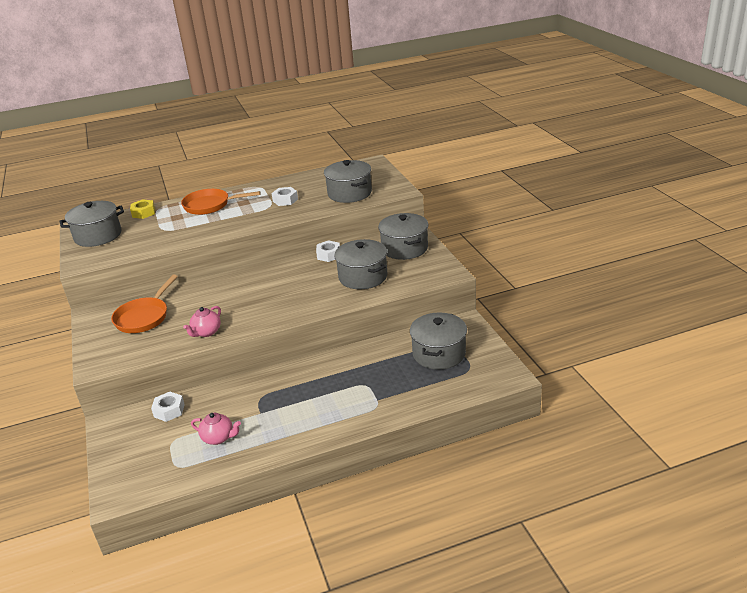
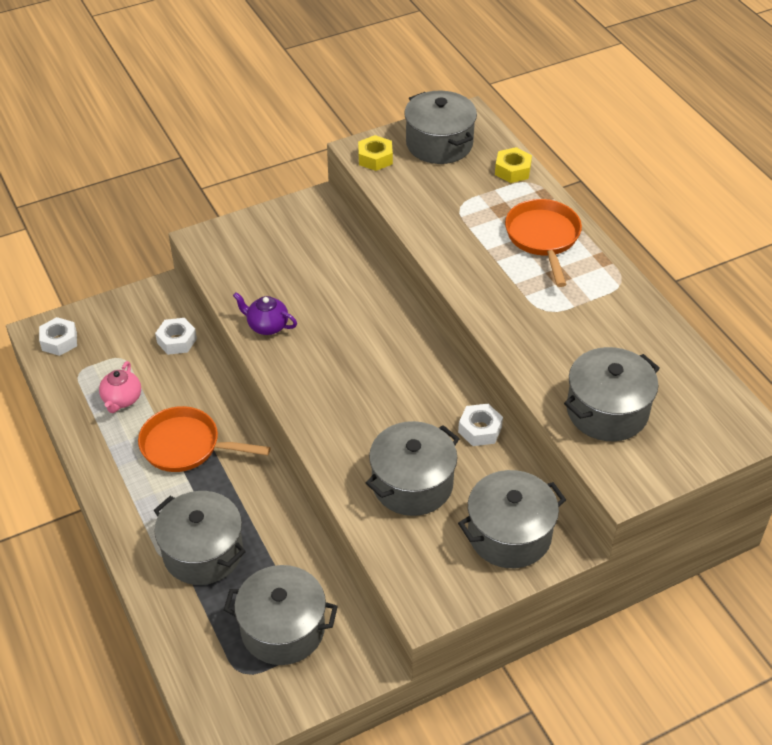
camera: 80 degrees right, 15 degrees up
(93, 258) = (375, 158): none -> yellow nut
(144, 317) = (305, 255): orange pan -> orange pan (186, 446)
(206, 332) = (267, 326): pink teapot -> purple teapot
(285, 200) = (571, 326): white nut -> white nut (59, 341)
(375, 389) = (203, 552): none -> grey pot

◆ ◆ ◆ ◆ ◆

What needs to be done: Your answer must be a single number: how many lines in this listing hold the string "none"? Please add nothing else.

Solution to the problem: 2